[Image sets with object changes]
○ ○ ○ ○

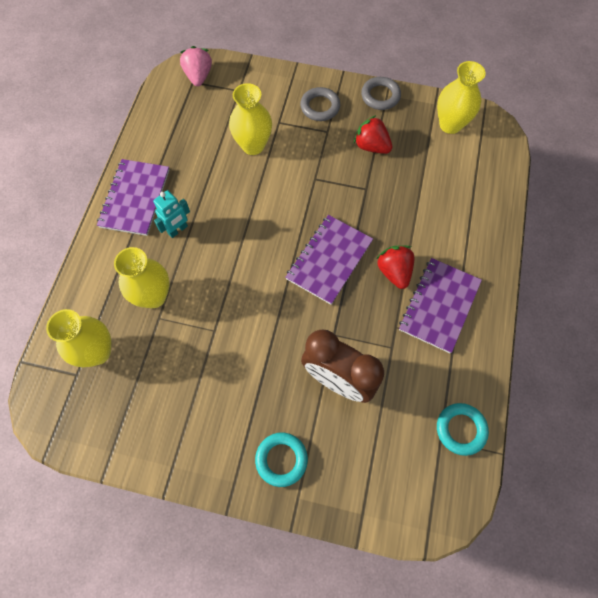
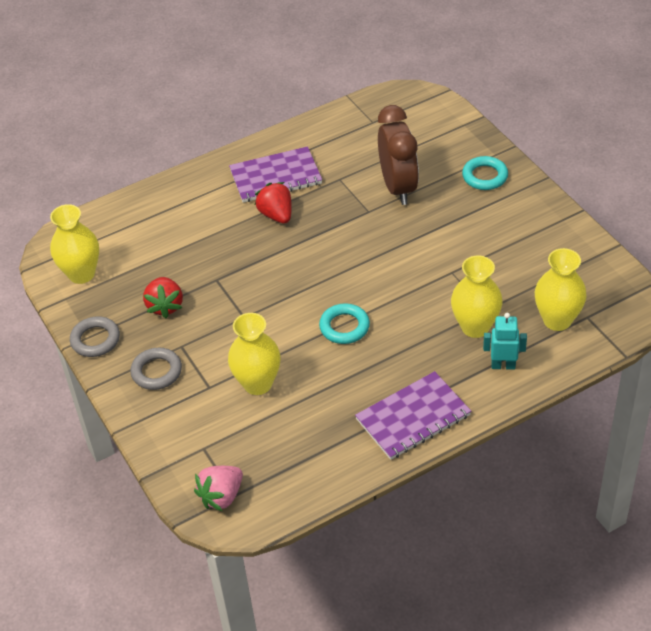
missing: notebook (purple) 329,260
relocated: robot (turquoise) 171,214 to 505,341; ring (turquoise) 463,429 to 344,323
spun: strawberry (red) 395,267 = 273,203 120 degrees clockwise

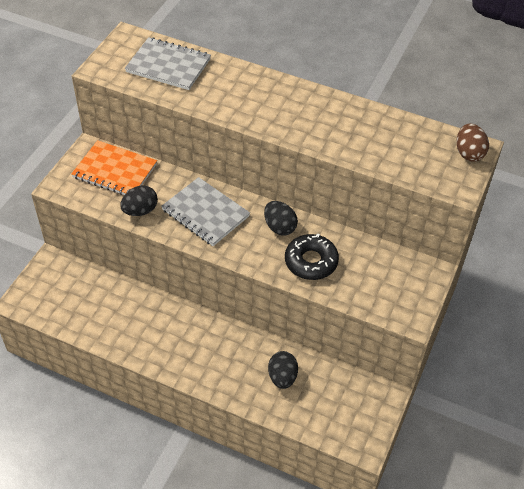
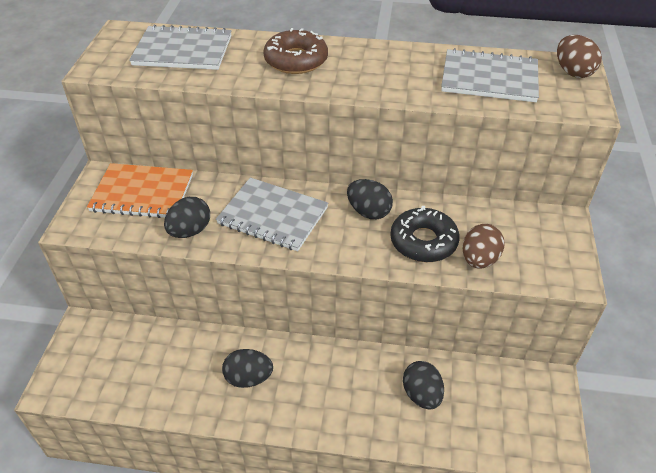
appeared: egg (black) 247,368; donut (brown) 295,51; notebook (grey) 490,75; egg (brown) 483,246

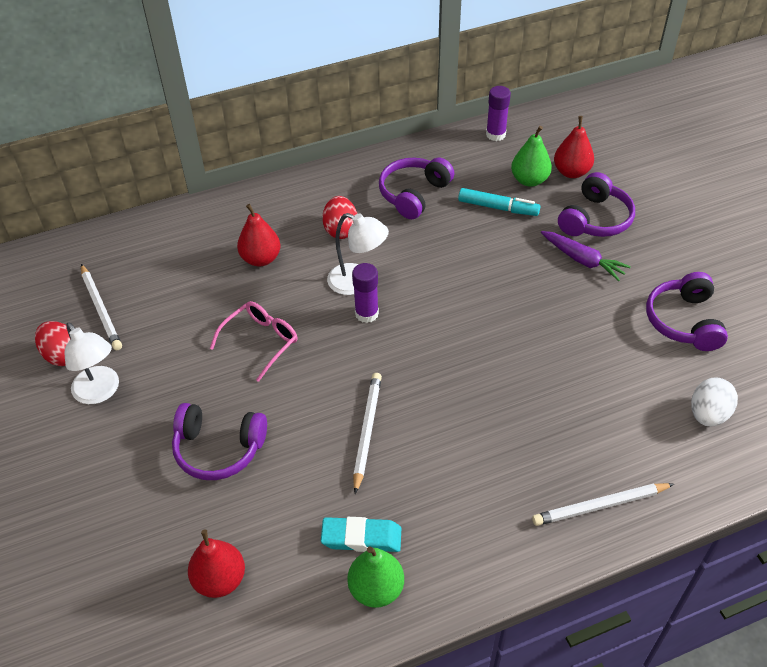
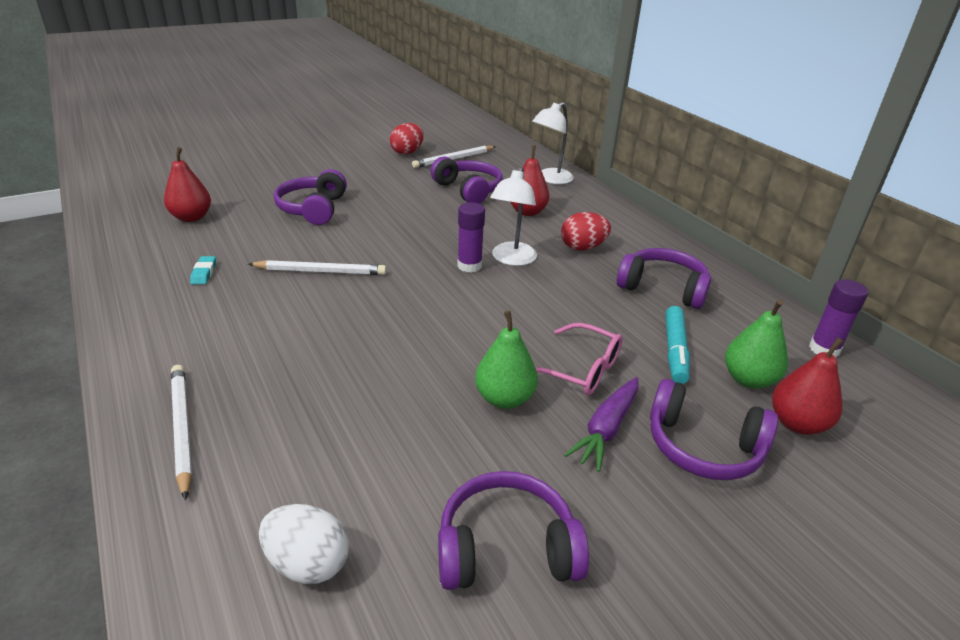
appeared: headphones (purple) 466,180
relocated: lamp (white) 92,363 to 553,143; glasses (pink) 254,341 to 579,359; pear (green) 375,577 to 506,360
size: eraser (turquoise) 361,534 = 203,270 x0.59

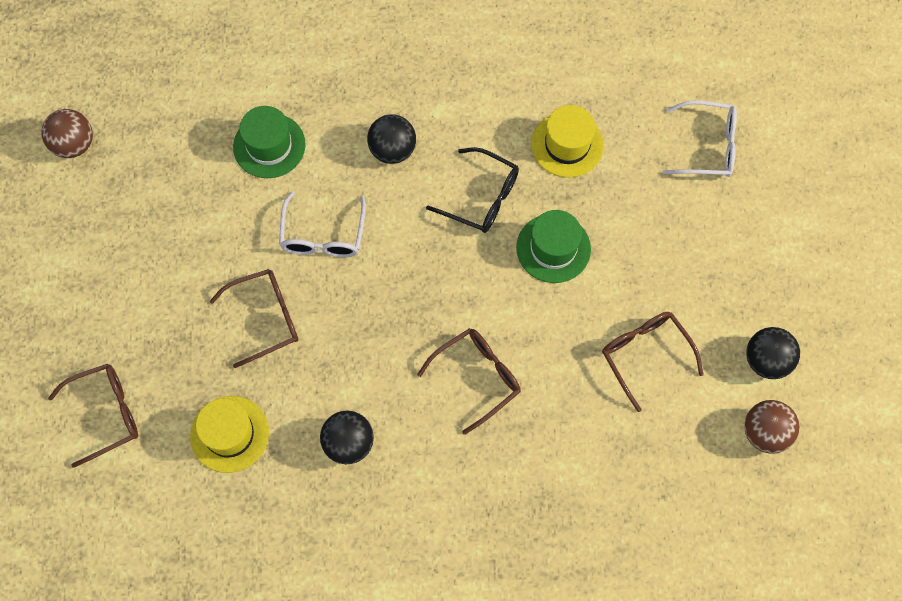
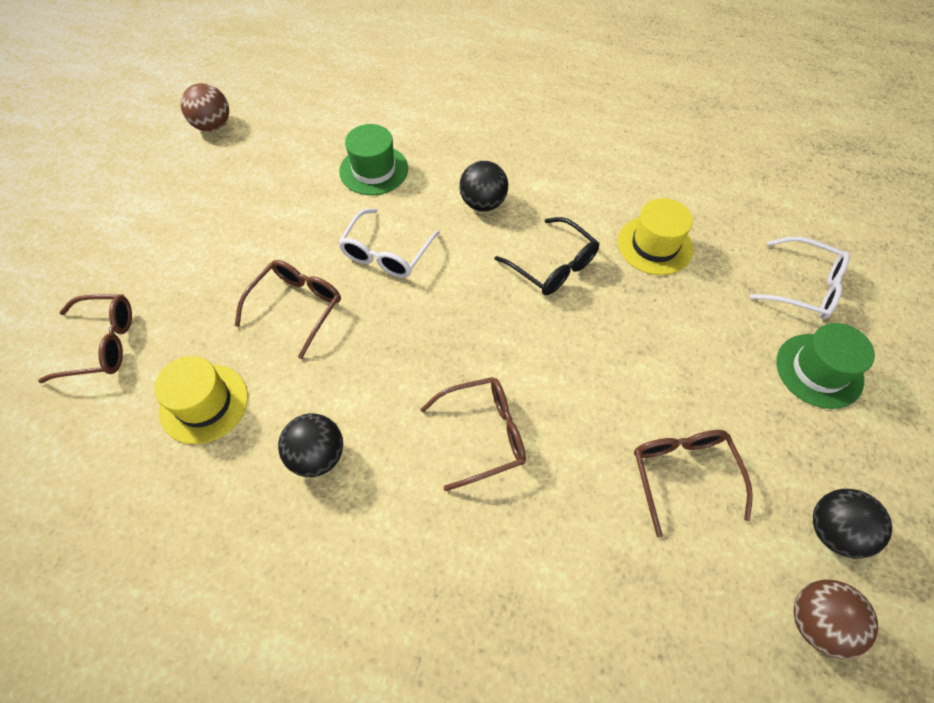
relocated: hat (green) 553,246 to 825,366
spun: glasses (brown) 254,318 = 288,309 60 degrees counterclockwise

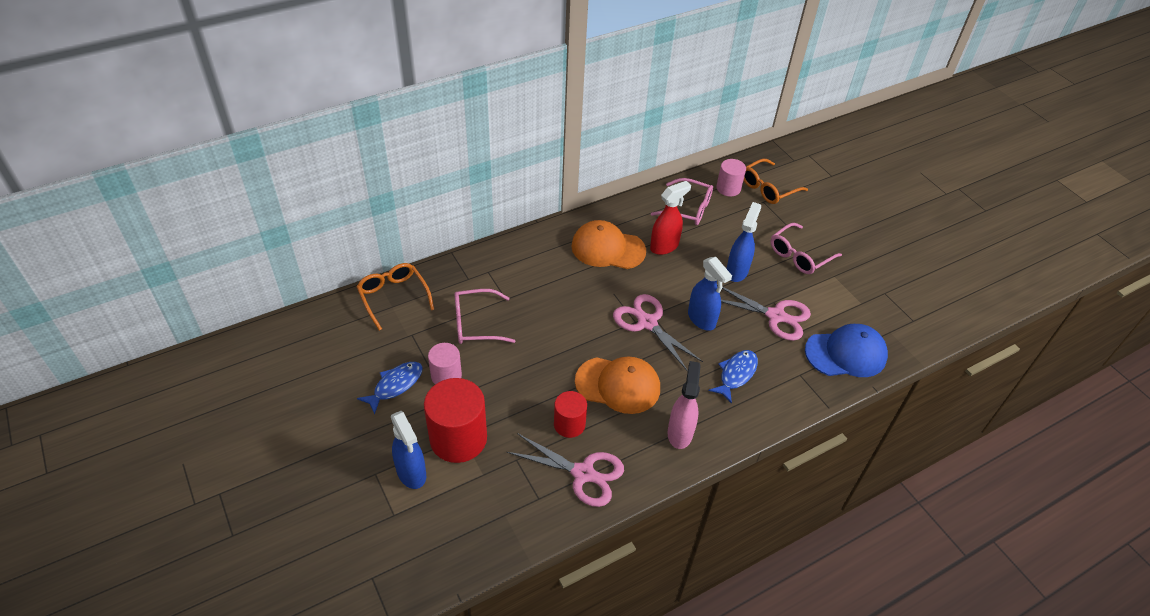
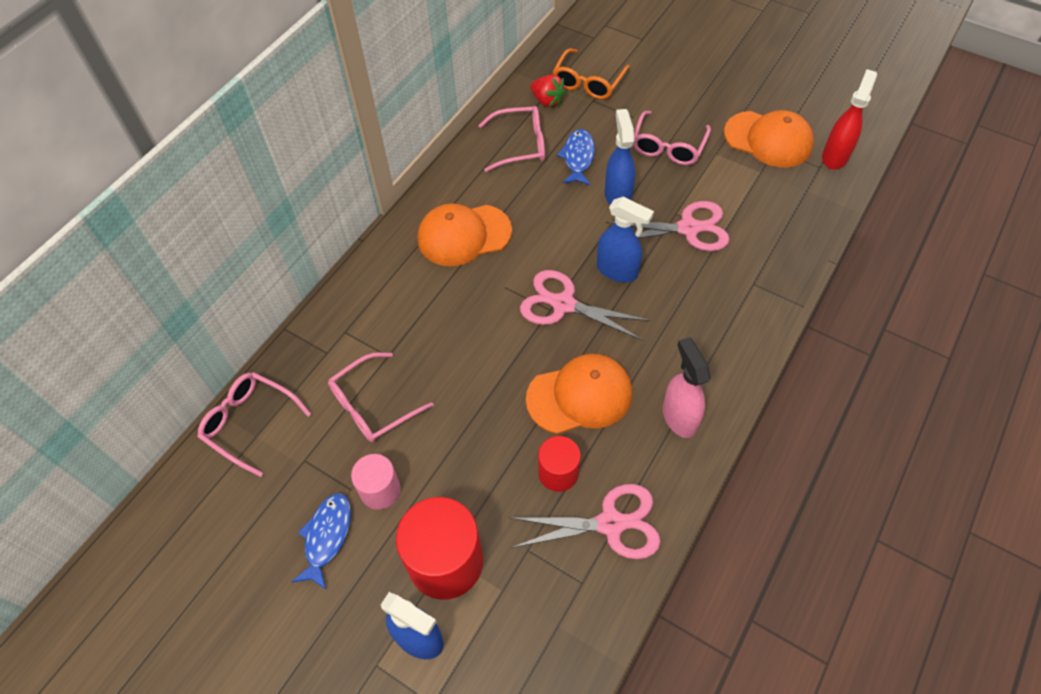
missing: cap (blue) 846,350
appeared: cap (orange) 769,139
relocated: spray bottle (red) 670,218 to 849,119; fish (blue) 733,377 to 576,157
exchanged: cylinder (pink) 731,177 to strawberry (red) 548,90
colour: glasses (orange) 395,297 to glasses (pink) 254,424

○ ○ ○ ○

**Action item:** In the copy, omit the pictures and reproduce every entry exactly.

**Task result:**
missing: notebook (purple) 329,260
relocated: robot (turquoise) 171,214 to 505,341; ring (turquoise) 463,429 to 344,323
spun: strawberry (red) 395,267 = 273,203 120 degrees clockwise

appeared: egg (black) 247,368; donut (brown) 295,51; notebook (grey) 490,75; egg (brown) 483,246

appeared: headphones (purple) 466,180
relocated: lamp (white) 92,363 to 553,143; glasses (pink) 254,341 to 579,359; pear (green) 375,577 to 506,360
size: eraser (turquoise) 361,534 = 203,270 x0.59

relocated: hat (green) 553,246 to 825,366
spun: glasses (brown) 254,318 = 288,309 60 degrees counterclockwise

missing: cap (blue) 846,350
appeared: cap (orange) 769,139
relocated: spray bottle (red) 670,218 to 849,119; fish (blue) 733,377 to 576,157
exchanged: cylinder (pink) 731,177 to strawberry (red) 548,90
colour: glasses (orange) 395,297 to glasses (pink) 254,424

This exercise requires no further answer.